▶ _Exercise_: Only a number is wanted here: how many lines in the entries below contain the word "cone".

▶ _Material for this task_:
┏━━

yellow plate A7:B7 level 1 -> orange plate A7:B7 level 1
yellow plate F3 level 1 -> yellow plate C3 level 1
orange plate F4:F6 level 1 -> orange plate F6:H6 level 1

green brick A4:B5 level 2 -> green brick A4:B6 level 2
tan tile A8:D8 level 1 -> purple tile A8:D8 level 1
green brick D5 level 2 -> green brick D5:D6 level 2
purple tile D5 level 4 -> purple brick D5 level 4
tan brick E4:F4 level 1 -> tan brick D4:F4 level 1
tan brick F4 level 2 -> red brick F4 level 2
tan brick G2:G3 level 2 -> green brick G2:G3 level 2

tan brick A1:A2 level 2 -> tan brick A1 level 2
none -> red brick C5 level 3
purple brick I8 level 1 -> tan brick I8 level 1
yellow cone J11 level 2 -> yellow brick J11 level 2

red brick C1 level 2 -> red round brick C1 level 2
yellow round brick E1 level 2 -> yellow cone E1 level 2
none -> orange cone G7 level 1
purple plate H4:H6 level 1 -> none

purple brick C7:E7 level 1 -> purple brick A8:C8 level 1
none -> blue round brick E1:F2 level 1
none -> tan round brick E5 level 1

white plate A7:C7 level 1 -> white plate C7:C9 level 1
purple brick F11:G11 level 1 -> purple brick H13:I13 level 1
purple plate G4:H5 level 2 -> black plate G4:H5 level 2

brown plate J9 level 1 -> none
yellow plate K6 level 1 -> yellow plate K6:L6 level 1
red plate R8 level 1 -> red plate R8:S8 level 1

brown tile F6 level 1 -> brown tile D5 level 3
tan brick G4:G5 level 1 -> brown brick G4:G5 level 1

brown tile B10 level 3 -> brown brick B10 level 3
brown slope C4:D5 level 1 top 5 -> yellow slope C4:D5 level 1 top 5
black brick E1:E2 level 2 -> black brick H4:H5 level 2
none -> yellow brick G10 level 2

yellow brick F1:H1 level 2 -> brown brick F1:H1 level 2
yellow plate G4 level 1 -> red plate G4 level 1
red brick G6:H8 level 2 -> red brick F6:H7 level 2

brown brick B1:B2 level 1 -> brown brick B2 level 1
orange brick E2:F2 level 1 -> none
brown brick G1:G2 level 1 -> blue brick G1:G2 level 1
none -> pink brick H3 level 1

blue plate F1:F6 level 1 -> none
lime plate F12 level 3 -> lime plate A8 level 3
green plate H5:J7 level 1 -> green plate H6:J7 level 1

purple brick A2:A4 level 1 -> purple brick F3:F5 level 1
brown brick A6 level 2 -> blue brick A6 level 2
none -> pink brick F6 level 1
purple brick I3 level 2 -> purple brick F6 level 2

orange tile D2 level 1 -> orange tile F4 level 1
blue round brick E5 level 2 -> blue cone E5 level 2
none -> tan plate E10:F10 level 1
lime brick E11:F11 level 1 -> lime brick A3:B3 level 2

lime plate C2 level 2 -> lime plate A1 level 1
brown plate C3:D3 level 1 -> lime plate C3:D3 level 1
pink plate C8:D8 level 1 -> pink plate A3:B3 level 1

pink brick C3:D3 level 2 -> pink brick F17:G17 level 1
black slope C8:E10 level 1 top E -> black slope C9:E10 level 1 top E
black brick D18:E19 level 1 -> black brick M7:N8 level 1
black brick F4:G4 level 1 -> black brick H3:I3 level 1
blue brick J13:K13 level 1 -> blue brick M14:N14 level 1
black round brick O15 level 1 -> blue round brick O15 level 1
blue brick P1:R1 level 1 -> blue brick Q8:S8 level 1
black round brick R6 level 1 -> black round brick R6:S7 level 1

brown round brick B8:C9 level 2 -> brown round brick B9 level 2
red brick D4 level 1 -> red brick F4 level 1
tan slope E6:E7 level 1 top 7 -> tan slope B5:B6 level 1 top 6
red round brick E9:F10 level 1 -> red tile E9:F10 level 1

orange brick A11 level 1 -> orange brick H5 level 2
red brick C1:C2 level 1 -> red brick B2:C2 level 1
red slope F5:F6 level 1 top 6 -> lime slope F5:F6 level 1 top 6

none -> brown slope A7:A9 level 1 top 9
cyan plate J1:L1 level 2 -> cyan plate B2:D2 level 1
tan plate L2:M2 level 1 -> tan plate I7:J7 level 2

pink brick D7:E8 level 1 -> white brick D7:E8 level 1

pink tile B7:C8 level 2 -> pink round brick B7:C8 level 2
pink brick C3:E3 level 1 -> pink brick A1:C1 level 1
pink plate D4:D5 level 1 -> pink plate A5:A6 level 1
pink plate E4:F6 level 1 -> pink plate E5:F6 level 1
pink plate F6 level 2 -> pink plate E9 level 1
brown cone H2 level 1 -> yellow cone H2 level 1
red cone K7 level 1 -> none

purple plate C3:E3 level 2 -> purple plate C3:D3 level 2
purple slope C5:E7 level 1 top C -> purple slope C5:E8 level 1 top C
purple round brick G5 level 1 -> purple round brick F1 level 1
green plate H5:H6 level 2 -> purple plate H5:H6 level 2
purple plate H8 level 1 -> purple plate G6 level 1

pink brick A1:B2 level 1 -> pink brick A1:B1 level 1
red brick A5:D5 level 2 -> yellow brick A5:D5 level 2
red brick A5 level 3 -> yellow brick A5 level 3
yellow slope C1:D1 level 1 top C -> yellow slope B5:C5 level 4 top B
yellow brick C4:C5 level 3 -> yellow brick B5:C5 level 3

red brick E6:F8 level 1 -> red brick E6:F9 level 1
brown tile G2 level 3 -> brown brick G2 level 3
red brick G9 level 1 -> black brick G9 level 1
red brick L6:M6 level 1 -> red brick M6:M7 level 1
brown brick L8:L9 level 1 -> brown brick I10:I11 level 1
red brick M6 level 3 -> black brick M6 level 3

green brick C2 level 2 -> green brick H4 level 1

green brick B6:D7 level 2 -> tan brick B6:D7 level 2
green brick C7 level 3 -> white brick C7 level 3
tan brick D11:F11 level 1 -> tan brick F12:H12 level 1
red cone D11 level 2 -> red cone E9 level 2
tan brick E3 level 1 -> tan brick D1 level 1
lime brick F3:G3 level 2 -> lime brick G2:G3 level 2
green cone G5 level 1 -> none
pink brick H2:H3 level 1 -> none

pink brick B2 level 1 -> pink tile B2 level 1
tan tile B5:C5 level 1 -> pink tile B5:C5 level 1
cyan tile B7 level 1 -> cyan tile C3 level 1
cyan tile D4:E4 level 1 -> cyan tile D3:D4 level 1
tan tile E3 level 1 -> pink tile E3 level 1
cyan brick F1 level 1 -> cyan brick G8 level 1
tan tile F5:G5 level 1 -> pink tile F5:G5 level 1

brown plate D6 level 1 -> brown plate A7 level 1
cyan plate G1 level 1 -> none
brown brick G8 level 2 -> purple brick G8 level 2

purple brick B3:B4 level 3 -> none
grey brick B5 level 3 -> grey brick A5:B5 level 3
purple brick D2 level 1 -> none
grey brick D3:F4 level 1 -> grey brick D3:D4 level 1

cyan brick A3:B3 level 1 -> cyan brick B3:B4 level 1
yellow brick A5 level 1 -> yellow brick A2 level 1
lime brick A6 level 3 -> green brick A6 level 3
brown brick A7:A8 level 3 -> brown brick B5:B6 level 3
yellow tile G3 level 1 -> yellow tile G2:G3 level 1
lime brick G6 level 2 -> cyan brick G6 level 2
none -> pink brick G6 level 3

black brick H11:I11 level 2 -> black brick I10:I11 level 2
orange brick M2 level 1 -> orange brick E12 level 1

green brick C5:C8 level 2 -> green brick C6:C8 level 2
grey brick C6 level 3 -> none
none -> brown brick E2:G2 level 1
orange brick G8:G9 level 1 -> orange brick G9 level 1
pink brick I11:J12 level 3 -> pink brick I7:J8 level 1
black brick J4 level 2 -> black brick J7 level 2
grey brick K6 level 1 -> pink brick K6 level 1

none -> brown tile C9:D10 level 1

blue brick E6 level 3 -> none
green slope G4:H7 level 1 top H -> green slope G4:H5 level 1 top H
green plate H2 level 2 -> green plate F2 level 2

┗━━

▶ _The completed task_: 8